Start of Block

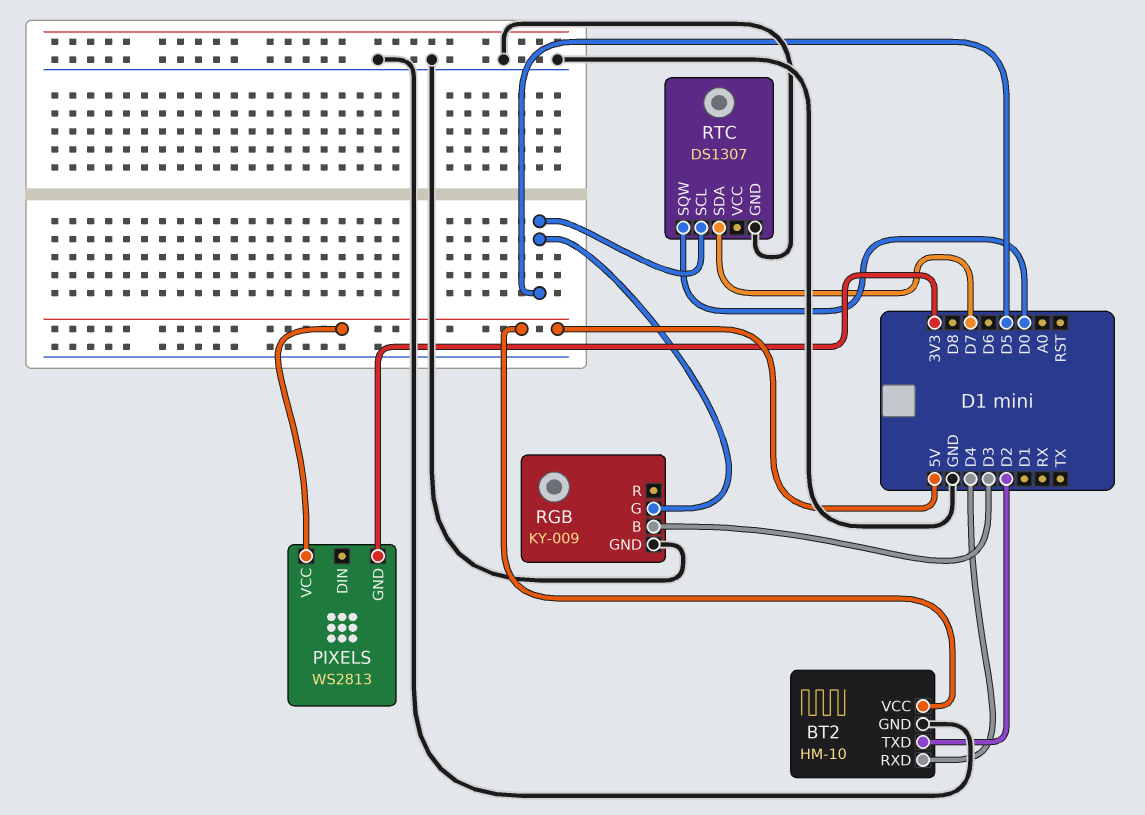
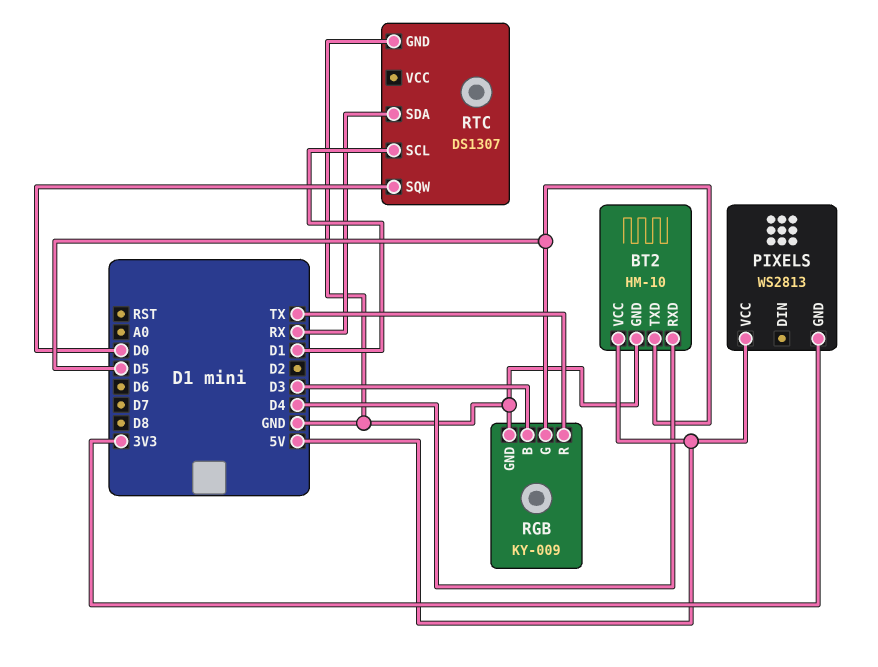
BT2 pin TXD: D2 -> D5
RGB pin R: none -> TX
RTC pin SCL: D5 -> D1
RTC pin SDA: D7 -> RX

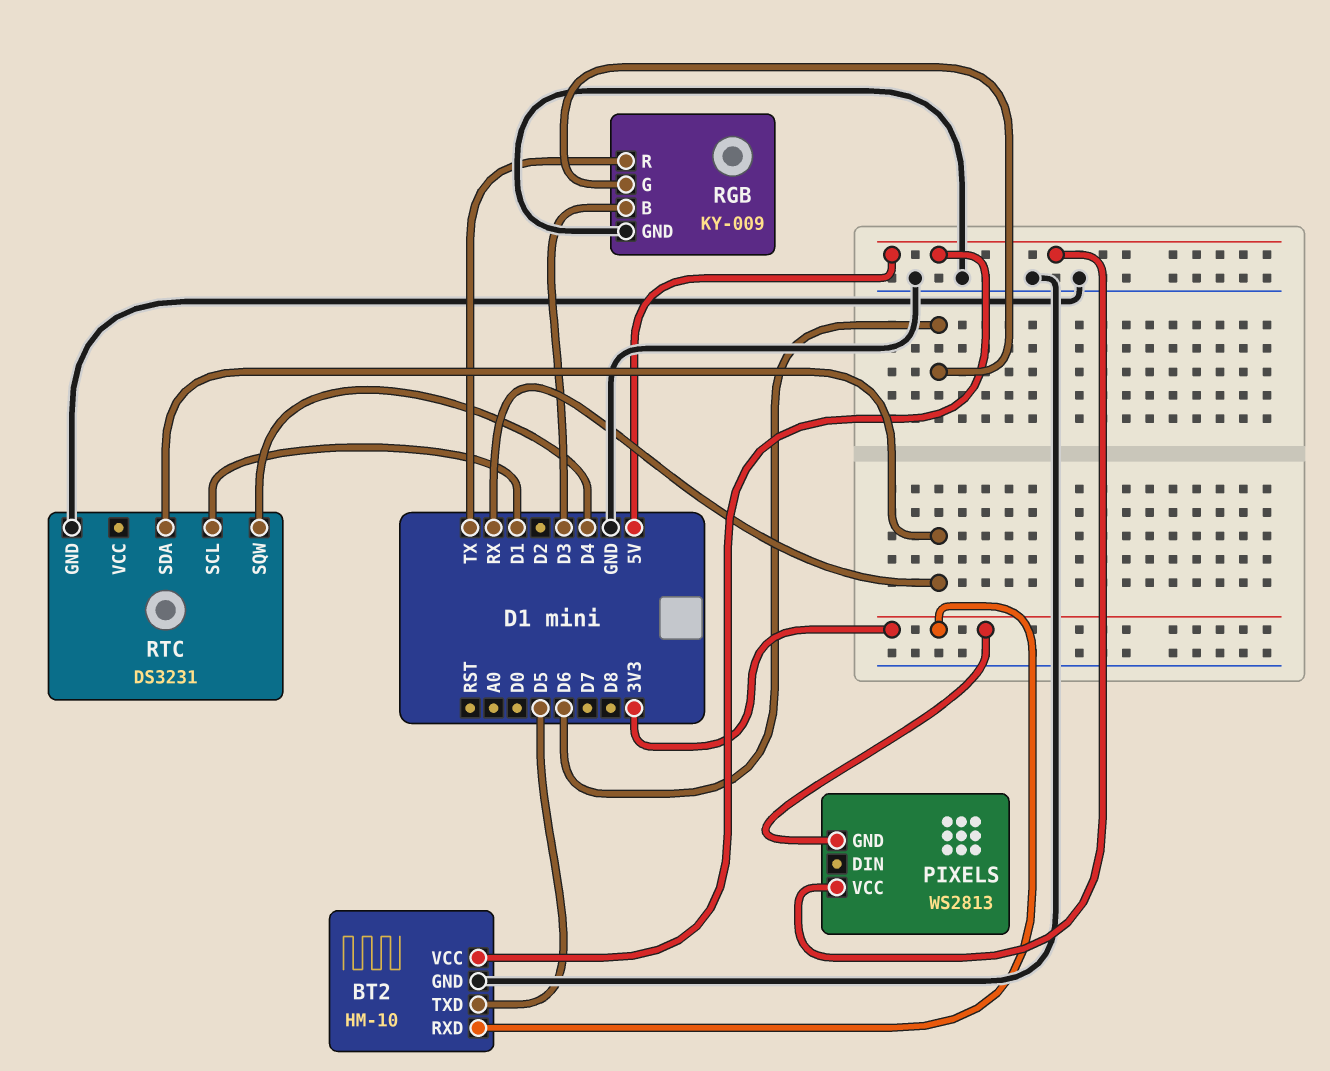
BT2 pin RXD: D4 -> 3V3
RGB pin G: D5 -> D6
RTC: DS1307 -> DS3231
RTC pin SQW: D0 -> D4

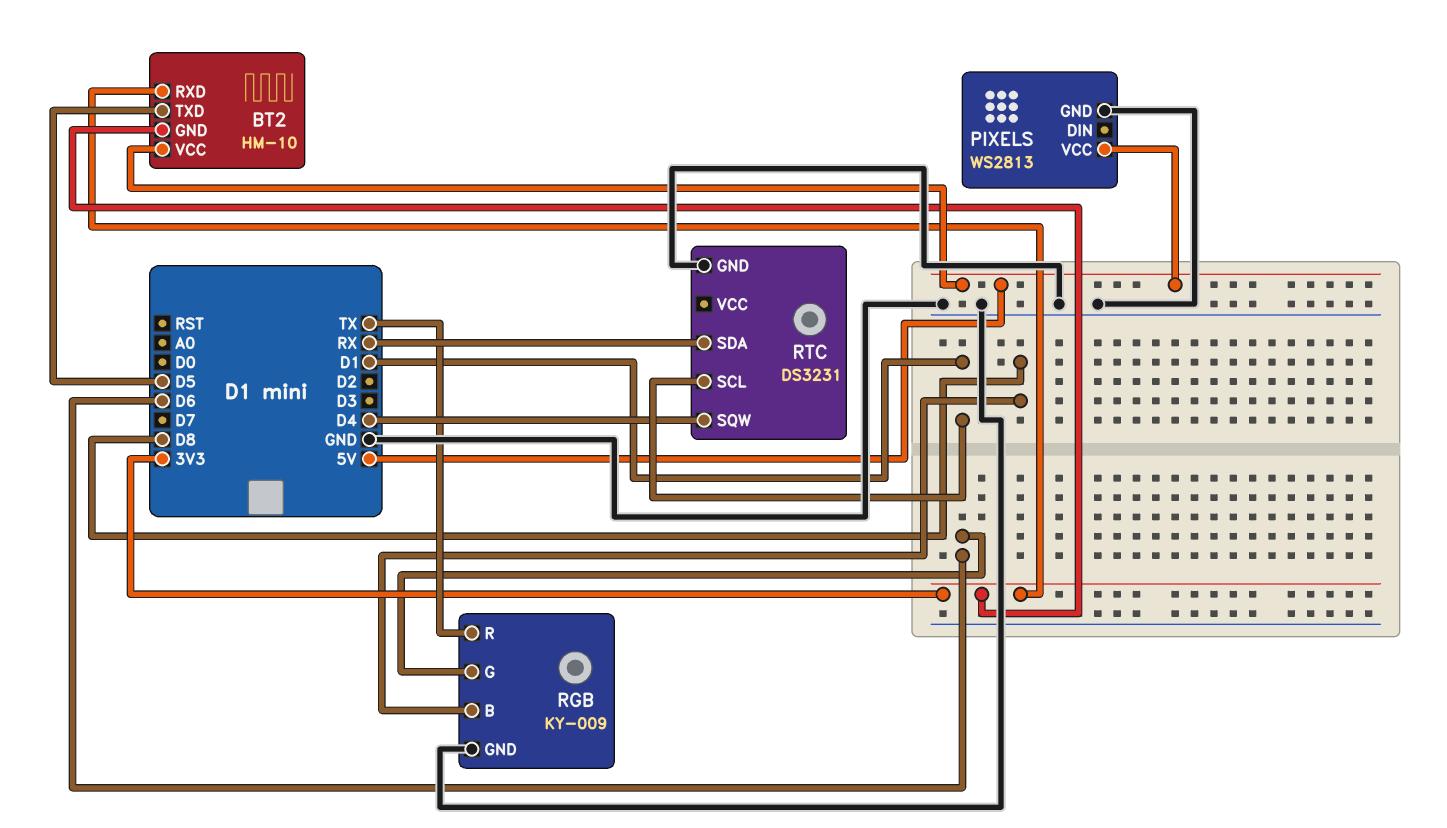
BT2 pin GND: GND -> 3V3
PIXELS pin GND: 3V3 -> GND
RGB pin B: D3 -> D8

End of Block

Each entry above is to be duplicated exactly, and its pictures omitted.

BT2 pin TXD: D2 -> D5
RGB pin R: none -> TX
RTC pin SCL: D5 -> D1
RTC pin SDA: D7 -> RX

BT2 pin RXD: D4 -> 3V3
RGB pin G: D5 -> D6
RTC: DS1307 -> DS3231
RTC pin SQW: D0 -> D4

BT2 pin GND: GND -> 3V3
PIXELS pin GND: 3V3 -> GND
RGB pin B: D3 -> D8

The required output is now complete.